Copy the entries below verbatim, starting at the line that has "has width=853, height=640." and ending after the line that has "has height=640, width=853.".

[Records from a spatial question set]
============================================================

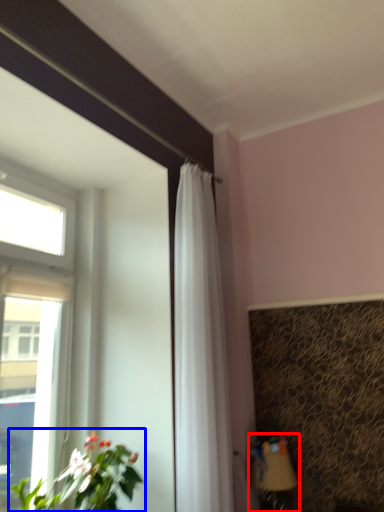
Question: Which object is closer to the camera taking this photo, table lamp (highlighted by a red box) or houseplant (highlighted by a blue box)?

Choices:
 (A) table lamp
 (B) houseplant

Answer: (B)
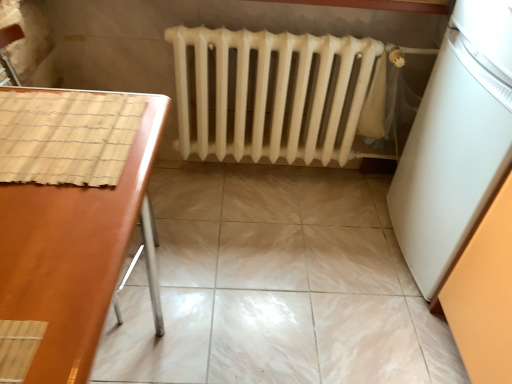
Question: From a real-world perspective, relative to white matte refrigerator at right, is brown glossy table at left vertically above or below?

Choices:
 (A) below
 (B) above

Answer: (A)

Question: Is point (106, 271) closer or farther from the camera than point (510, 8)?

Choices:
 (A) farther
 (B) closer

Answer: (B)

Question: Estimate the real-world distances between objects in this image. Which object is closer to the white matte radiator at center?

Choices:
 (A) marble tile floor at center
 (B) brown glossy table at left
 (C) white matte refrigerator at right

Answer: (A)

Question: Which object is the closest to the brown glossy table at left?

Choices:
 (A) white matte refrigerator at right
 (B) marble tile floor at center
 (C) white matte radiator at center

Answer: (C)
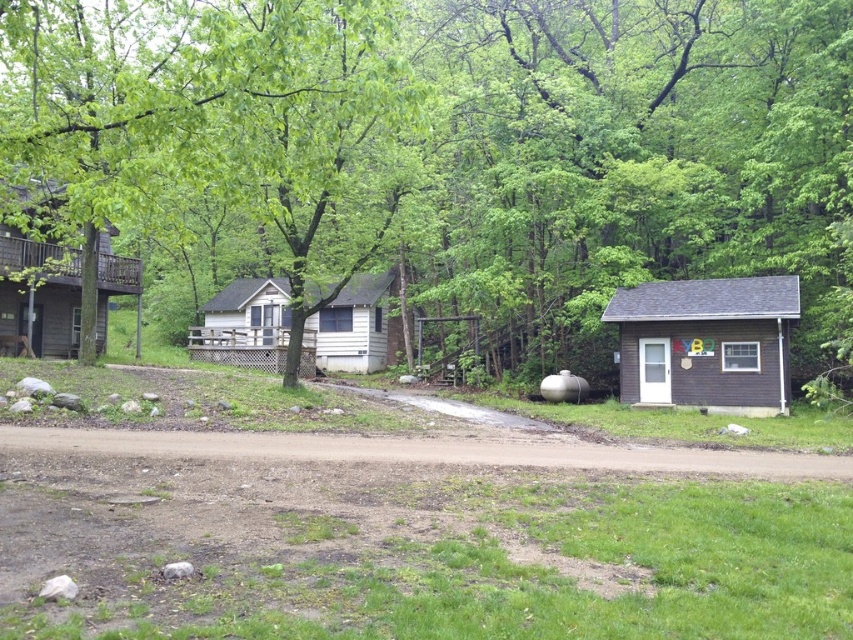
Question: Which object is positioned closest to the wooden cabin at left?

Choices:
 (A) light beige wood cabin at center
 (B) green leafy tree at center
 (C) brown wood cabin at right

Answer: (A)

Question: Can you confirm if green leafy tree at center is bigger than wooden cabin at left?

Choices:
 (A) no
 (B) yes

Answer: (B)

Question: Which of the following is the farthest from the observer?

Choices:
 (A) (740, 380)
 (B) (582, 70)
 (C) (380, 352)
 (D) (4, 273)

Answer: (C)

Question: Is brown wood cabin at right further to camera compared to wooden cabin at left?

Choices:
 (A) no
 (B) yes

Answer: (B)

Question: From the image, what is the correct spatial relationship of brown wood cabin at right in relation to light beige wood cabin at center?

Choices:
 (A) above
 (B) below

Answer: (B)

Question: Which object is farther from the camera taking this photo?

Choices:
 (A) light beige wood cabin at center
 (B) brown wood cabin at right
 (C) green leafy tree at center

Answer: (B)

============================================================

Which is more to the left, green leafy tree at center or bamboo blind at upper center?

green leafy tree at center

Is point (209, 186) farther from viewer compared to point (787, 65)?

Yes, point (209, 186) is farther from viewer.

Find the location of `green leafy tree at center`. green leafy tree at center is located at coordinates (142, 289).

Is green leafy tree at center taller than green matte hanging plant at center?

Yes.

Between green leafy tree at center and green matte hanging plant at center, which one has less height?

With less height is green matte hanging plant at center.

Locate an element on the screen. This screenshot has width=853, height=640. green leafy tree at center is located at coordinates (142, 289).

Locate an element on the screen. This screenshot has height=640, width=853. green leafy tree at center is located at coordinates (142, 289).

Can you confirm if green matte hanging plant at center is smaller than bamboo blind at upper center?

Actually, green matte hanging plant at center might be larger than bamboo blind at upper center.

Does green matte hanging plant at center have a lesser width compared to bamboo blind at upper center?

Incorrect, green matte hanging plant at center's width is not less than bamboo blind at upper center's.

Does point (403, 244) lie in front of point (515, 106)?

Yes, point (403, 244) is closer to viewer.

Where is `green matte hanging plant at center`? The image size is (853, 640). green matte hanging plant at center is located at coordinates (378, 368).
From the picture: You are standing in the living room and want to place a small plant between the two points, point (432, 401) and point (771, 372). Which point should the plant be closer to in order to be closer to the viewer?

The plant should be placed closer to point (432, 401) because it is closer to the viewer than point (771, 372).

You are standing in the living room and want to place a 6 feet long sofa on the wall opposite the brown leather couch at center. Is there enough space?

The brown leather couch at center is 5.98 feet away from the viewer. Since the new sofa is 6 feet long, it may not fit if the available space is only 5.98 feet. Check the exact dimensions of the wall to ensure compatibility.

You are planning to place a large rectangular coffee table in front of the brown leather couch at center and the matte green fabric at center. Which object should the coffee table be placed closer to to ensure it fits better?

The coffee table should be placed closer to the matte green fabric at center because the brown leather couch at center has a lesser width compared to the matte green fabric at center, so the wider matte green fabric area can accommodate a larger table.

============================================================

The output:
Locate an element on the screen. This screenshot has width=853, height=640. green leafy tree at center is located at coordinates (142, 289).

Locate an element on the screen. This screenshot has height=640, width=853. green leafy tree at center is located at coordinates (142, 289).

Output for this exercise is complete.